Input data
◇ ◇ ◇ ◇ ◇ ◇ ◇
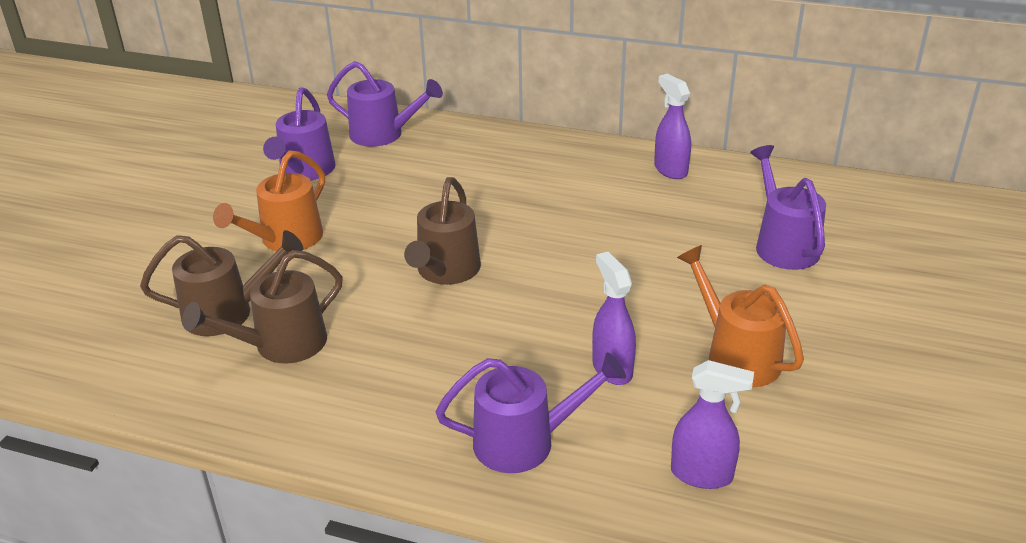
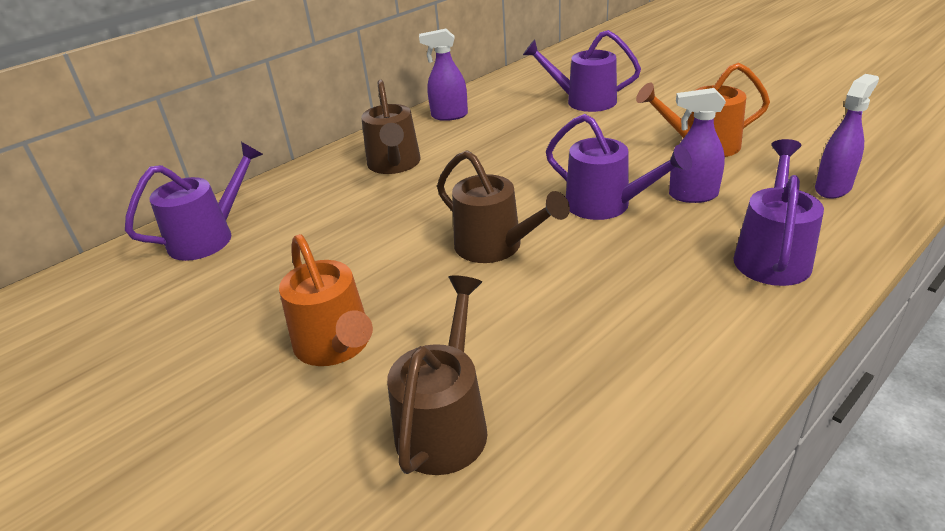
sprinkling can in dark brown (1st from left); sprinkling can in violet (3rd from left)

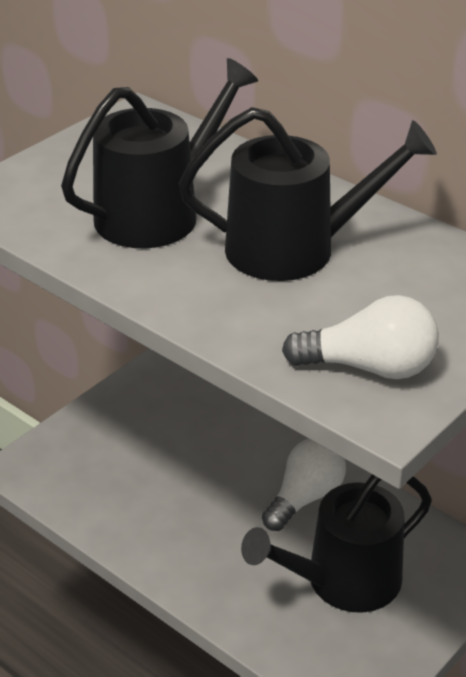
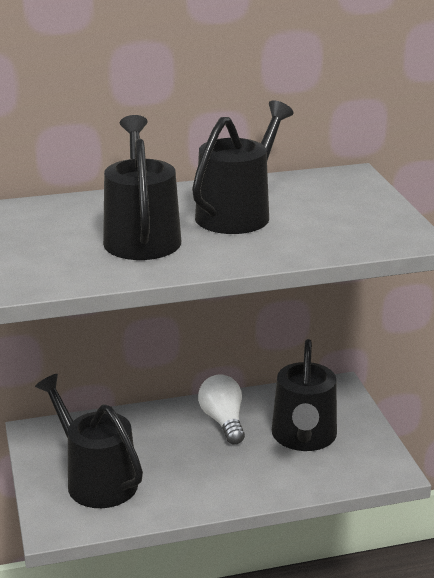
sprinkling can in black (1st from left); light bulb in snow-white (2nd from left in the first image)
◇ ◇ ◇ ◇ ◇ ◇ ◇
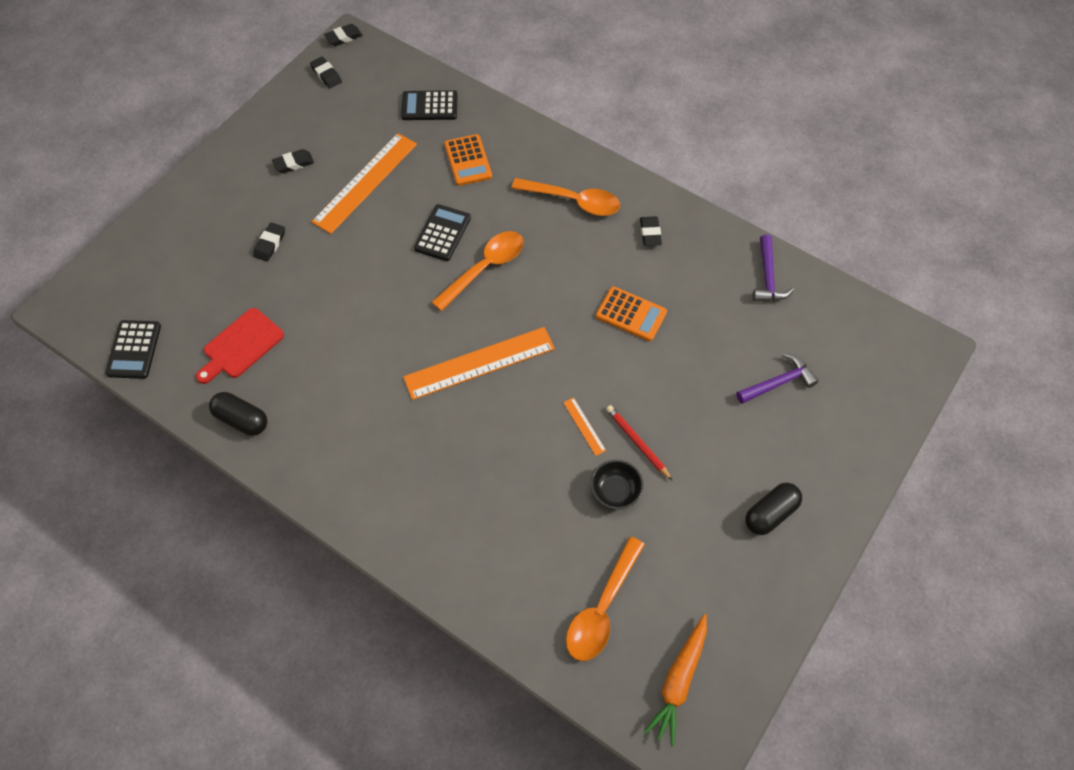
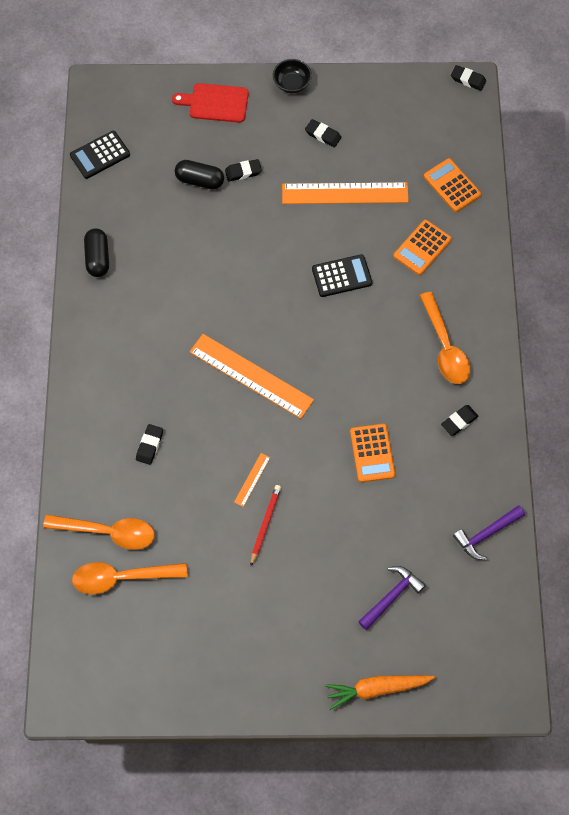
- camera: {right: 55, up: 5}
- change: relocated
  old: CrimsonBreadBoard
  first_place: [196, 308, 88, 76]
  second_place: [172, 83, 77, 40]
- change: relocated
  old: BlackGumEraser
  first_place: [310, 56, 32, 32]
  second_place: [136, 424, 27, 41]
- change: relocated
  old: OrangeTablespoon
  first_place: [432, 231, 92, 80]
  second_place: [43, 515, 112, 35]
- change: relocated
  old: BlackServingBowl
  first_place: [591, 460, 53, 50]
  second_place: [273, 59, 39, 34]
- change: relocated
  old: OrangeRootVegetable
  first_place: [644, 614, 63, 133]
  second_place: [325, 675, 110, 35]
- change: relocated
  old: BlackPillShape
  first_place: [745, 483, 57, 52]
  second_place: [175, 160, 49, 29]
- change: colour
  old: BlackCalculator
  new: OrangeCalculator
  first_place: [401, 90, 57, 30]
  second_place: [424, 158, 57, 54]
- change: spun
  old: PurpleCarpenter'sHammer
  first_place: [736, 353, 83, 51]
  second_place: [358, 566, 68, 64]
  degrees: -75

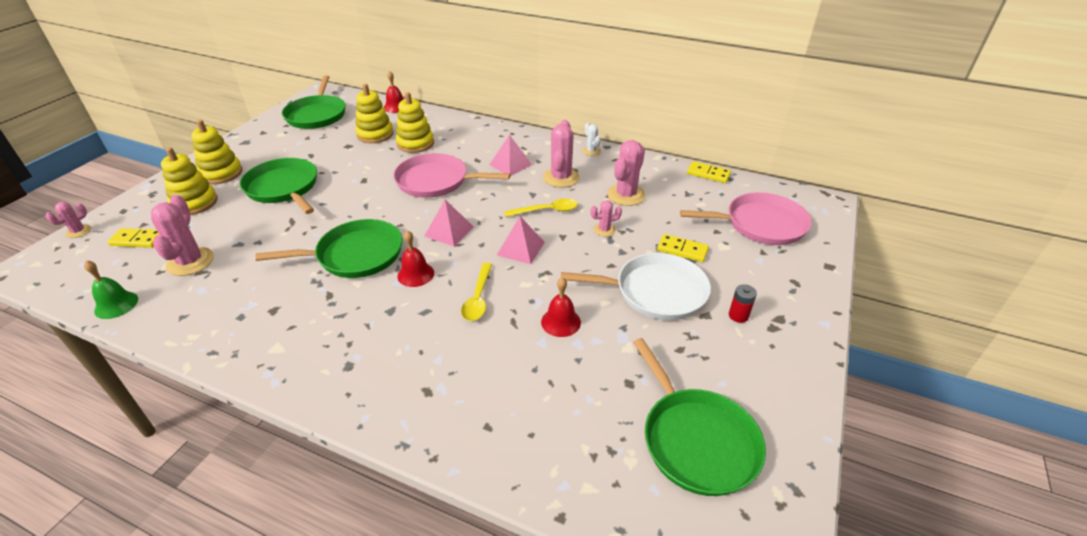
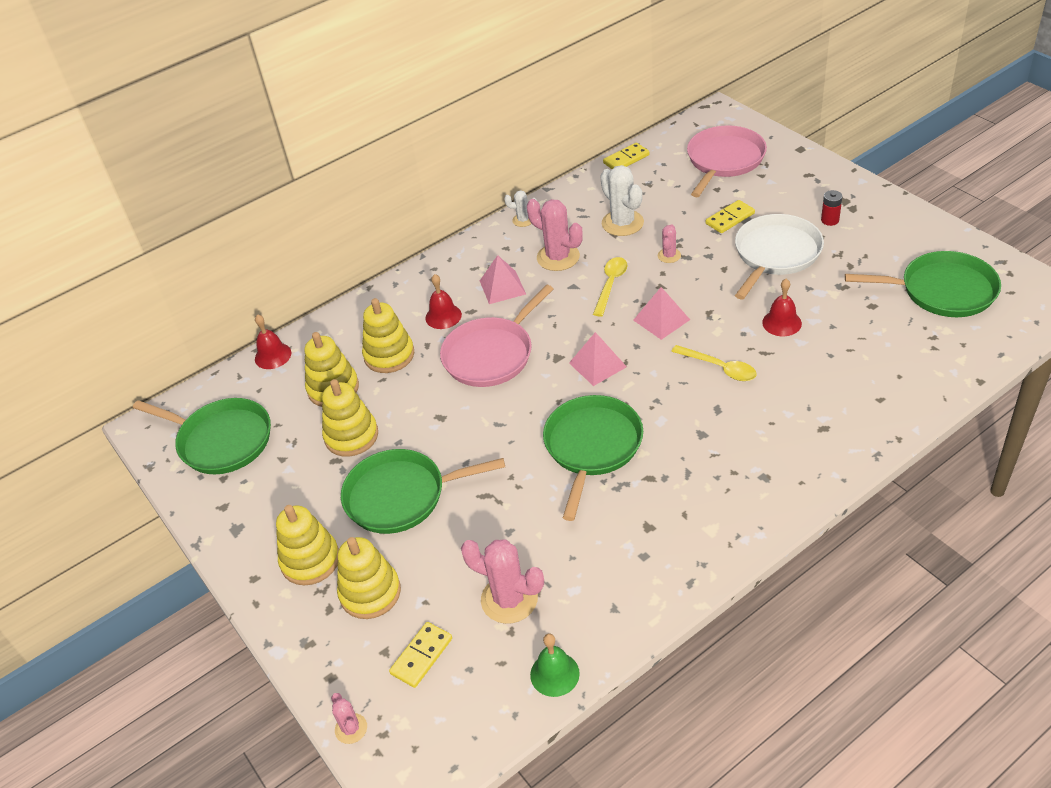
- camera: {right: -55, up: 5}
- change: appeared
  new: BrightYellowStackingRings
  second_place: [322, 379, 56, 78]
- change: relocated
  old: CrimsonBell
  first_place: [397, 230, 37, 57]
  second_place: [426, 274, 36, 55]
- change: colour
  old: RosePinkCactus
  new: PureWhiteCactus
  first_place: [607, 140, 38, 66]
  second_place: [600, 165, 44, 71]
◇ ◇ ◇ ◇ ◇ ◇ ◇
Work instruction
Everything from the line containing "first_place: [745, 483, 57, 52]" through the line containing "second_place: [358, 566, 68, 64]" in the material above should be retyped exactly, both ends included, and nothing more.

Solution for this problem
  first_place: [745, 483, 57, 52]
  second_place: [175, 160, 49, 29]
- change: colour
  old: BlackCalculator
  new: OrangeCalculator
  first_place: [401, 90, 57, 30]
  second_place: [424, 158, 57, 54]
- change: spun
  old: PurpleCarpenter'sHammer
  first_place: [736, 353, 83, 51]
  second_place: [358, 566, 68, 64]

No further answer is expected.